(Beginning of RECORDS TO USE)

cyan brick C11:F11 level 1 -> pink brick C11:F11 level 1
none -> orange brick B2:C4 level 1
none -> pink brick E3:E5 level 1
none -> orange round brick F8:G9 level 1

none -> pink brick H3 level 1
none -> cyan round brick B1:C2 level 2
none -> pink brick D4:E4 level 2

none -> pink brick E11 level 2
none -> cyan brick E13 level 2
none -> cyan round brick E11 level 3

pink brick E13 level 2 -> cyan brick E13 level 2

(End of RECORDS TO USE)
(Beginning of RECORDS TO USE)

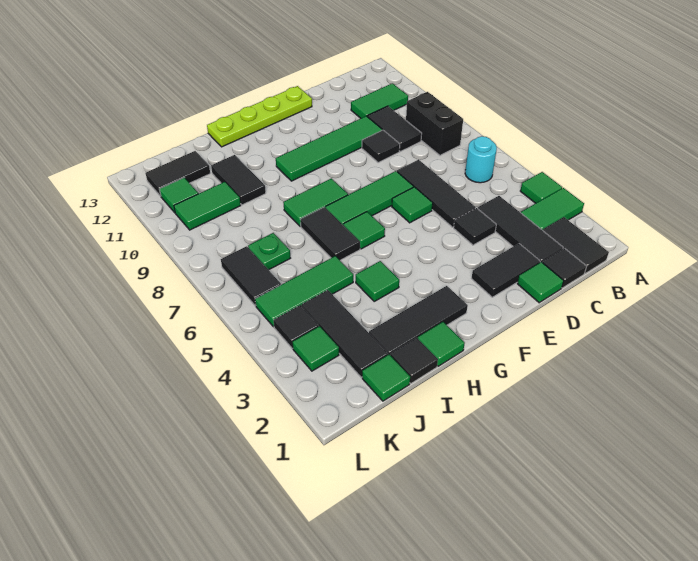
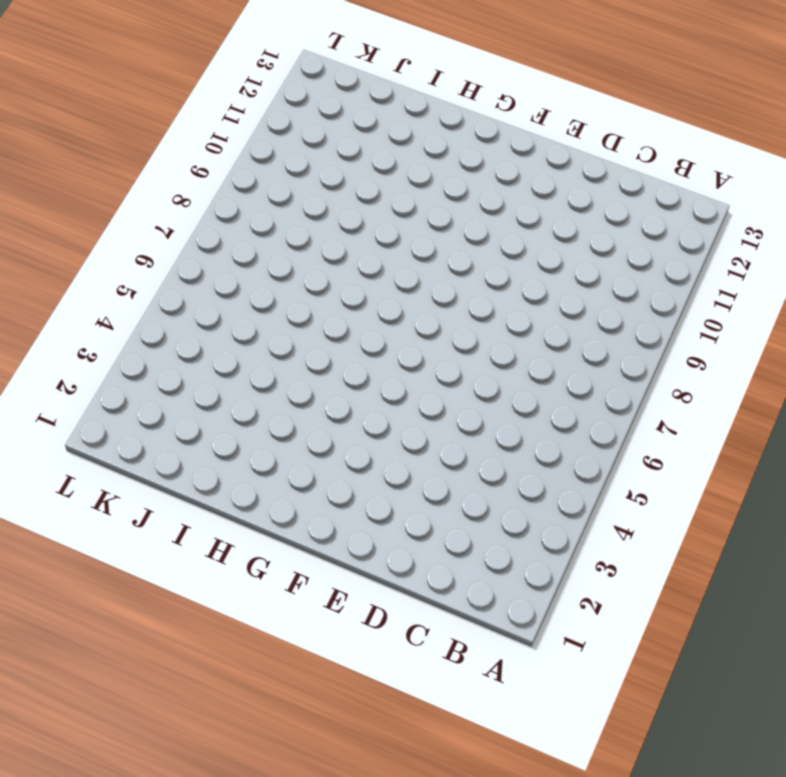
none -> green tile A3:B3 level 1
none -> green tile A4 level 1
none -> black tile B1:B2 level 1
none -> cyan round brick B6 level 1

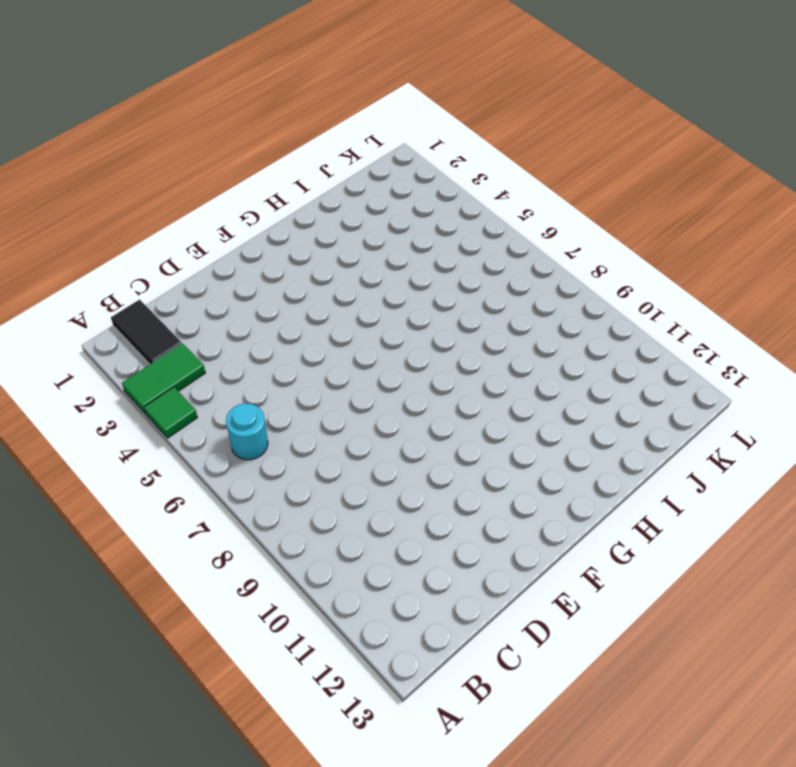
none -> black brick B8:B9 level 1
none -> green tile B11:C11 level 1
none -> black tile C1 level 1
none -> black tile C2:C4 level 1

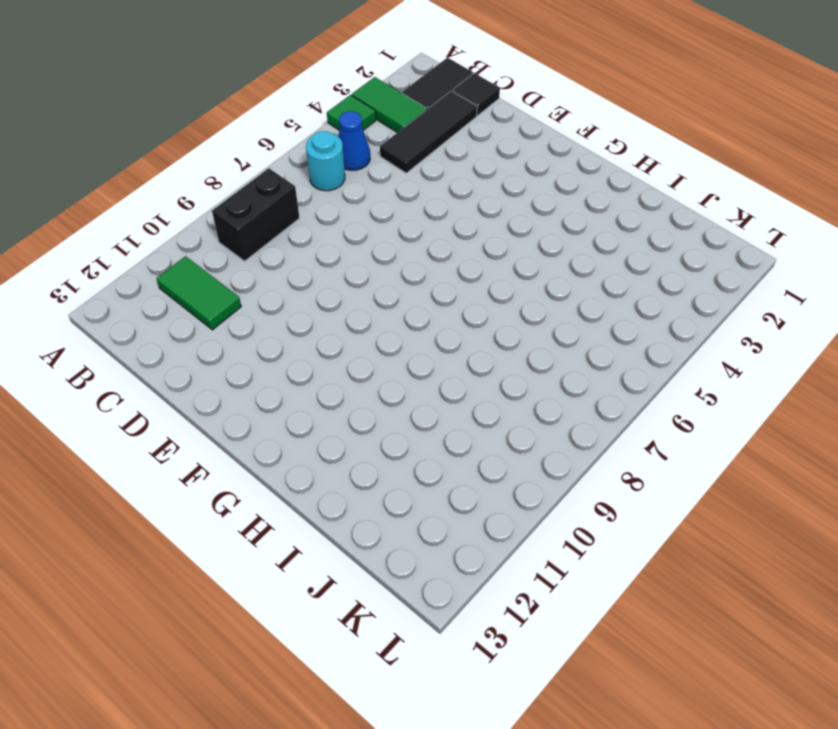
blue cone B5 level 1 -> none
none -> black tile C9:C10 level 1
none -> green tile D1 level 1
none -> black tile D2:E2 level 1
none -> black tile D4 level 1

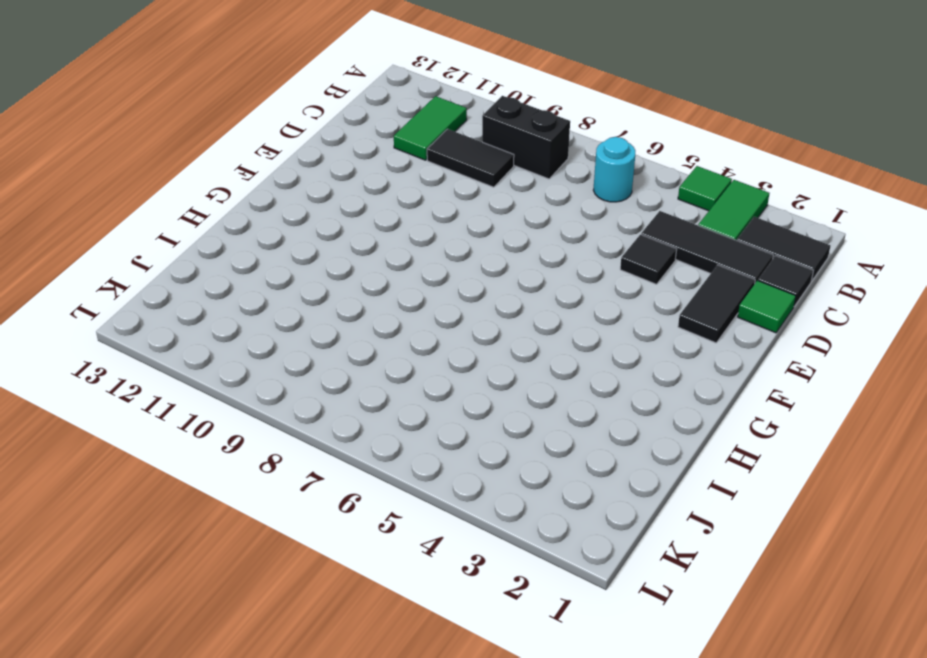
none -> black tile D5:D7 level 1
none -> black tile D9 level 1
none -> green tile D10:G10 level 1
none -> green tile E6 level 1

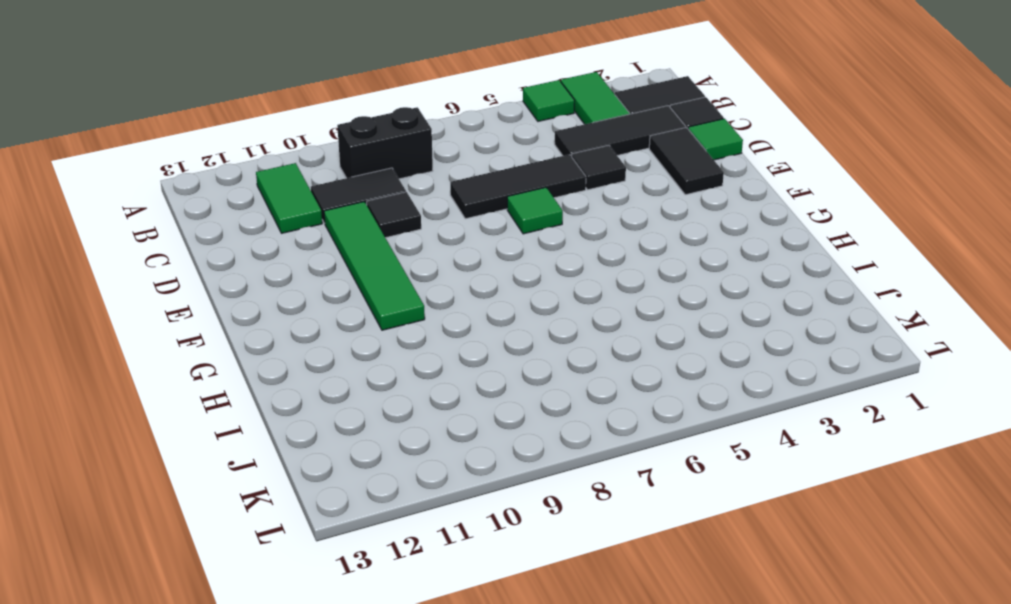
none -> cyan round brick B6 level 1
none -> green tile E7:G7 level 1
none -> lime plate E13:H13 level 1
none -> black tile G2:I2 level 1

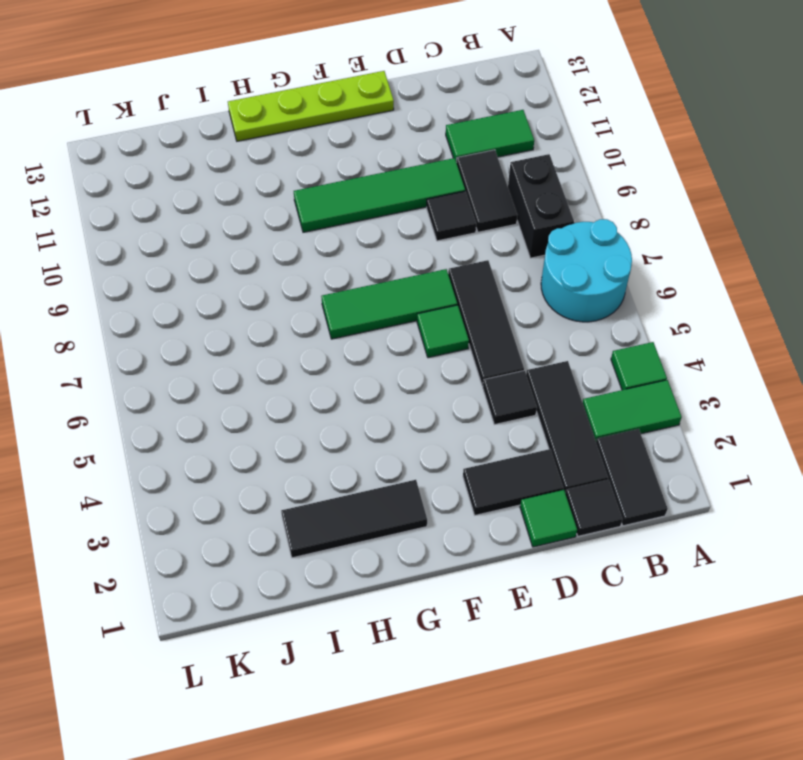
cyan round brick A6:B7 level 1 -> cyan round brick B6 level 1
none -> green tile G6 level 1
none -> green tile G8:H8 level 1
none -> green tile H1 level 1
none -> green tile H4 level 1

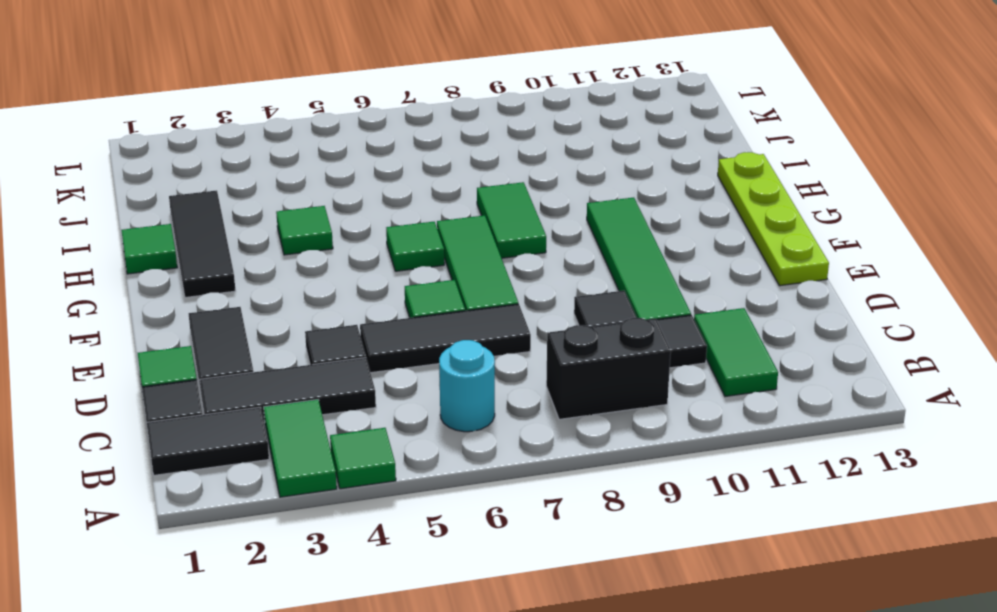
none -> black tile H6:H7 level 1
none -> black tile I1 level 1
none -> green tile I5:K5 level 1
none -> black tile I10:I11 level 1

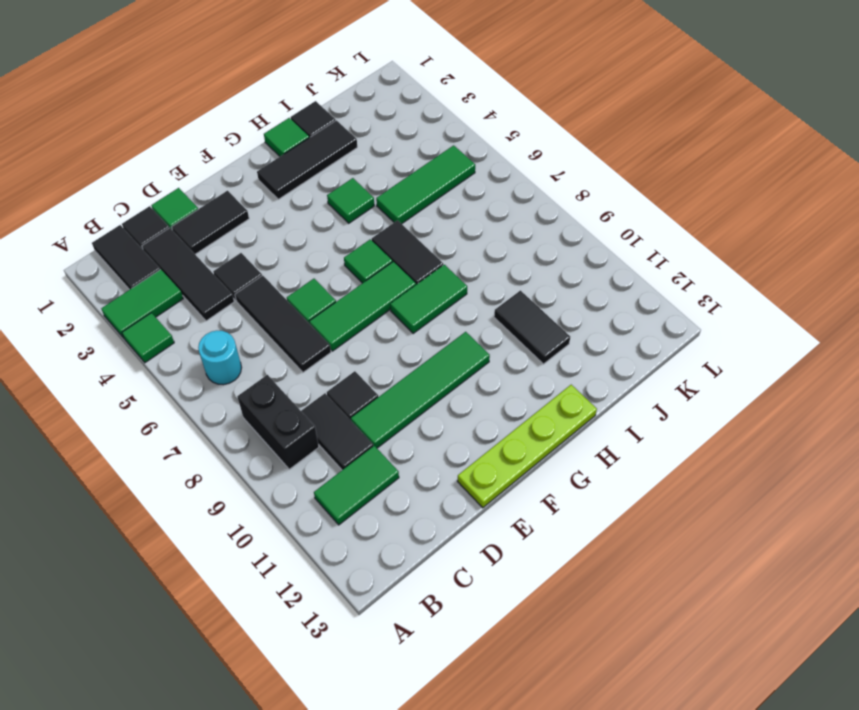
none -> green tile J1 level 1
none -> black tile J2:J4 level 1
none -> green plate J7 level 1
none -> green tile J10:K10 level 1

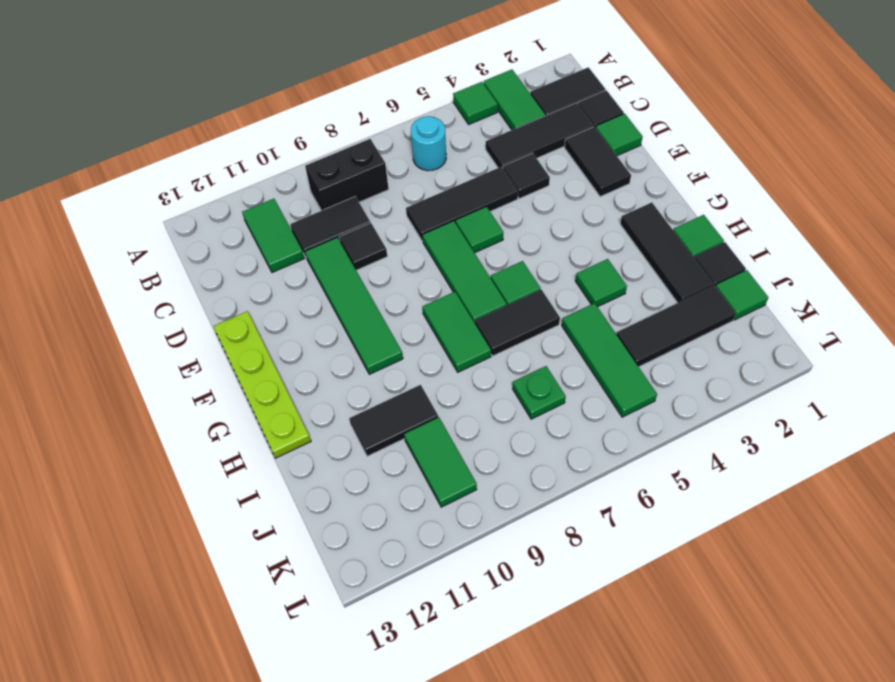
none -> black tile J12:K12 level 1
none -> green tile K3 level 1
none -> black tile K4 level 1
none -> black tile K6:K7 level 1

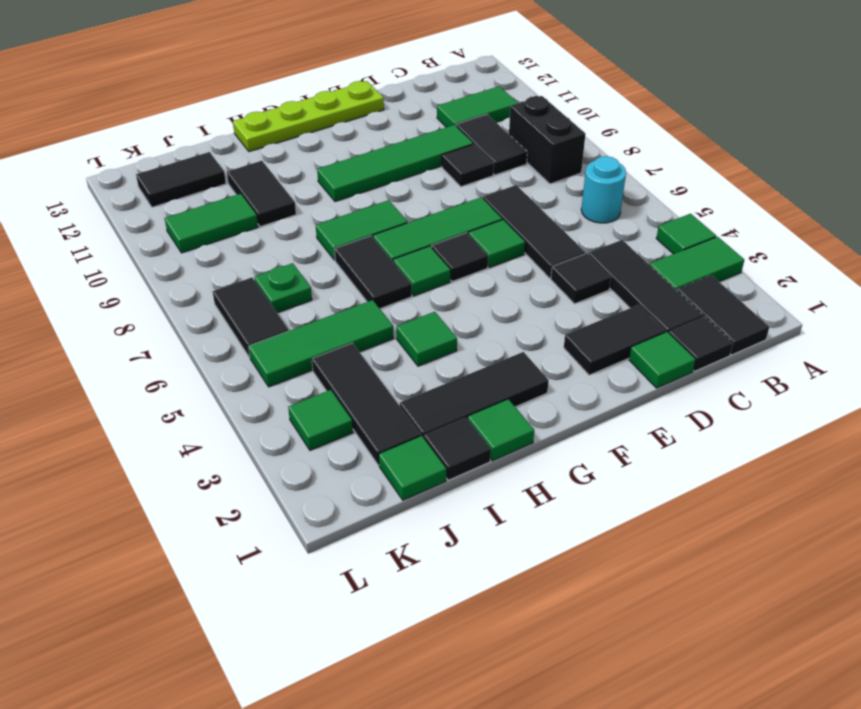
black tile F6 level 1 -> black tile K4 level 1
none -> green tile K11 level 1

(End of RECORDS TO USE)

* WORK REQUIRED
Treat the line with "none -> black tile C2:C4 level 1" as the start and the line with "none -> black tile K6:K7 level 1" as the end, and return exactly that span of the data above, both ends included, without pictures.

* RESPONSE
none -> black tile C2:C4 level 1

blue cone B5 level 1 -> none
none -> black tile C9:C10 level 1
none -> green tile D1 level 1
none -> black tile D2:E2 level 1
none -> black tile D4 level 1

none -> black tile D5:D7 level 1
none -> black tile D9 level 1
none -> green tile D10:G10 level 1
none -> green tile E6 level 1

none -> cyan round brick B6 level 1
none -> green tile E7:G7 level 1
none -> lime plate E13:H13 level 1
none -> black tile G2:I2 level 1

cyan round brick A6:B7 level 1 -> cyan round brick B6 level 1
none -> green tile G6 level 1
none -> green tile G8:H8 level 1
none -> green tile H1 level 1
none -> green tile H4 level 1

none -> black tile H6:H7 level 1
none -> black tile I1 level 1
none -> green tile I5:K5 level 1
none -> black tile I10:I11 level 1

none -> green tile J1 level 1
none -> black tile J2:J4 level 1
none -> green plate J7 level 1
none -> green tile J10:K10 level 1

none -> black tile J12:K12 level 1
none -> green tile K3 level 1
none -> black tile K4 level 1
none -> black tile K6:K7 level 1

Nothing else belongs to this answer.